Exercise details
Transcribe all records below exactly, without images.

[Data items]
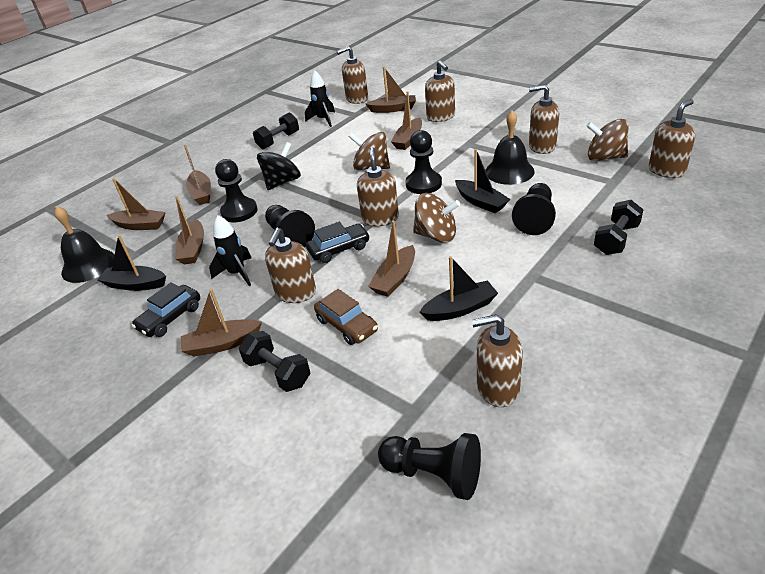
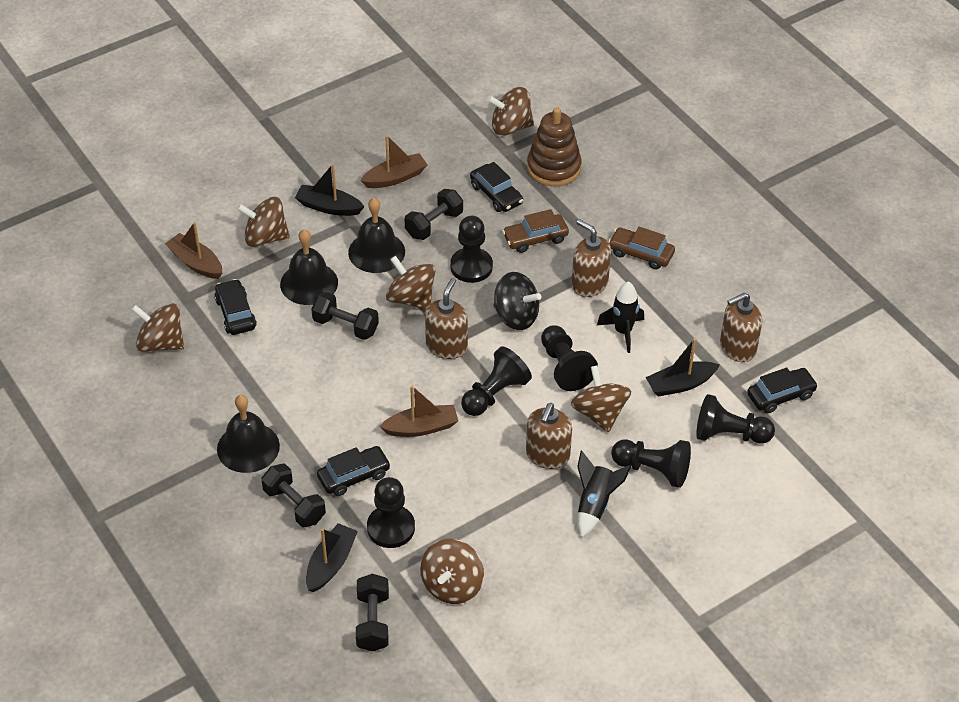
black bell: 2 -> 3
black car: 2 -> 4
black dumbbell: 3 -> 4
black pawn: 5 -> 6
brown boat: 7 -> 3
brown car: 1 -> 2
brown soap dispenser: 7 -> 4
brown spinning top: 3 -> 6
brown stacking toy: 0 -> 1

The completed task
black bell: 2 -> 3
black car: 2 -> 4
black dumbbell: 3 -> 4
black pawn: 5 -> 6
brown boat: 7 -> 3
brown car: 1 -> 2
brown soap dispenser: 7 -> 4
brown spinning top: 3 -> 6
brown stacking toy: 0 -> 1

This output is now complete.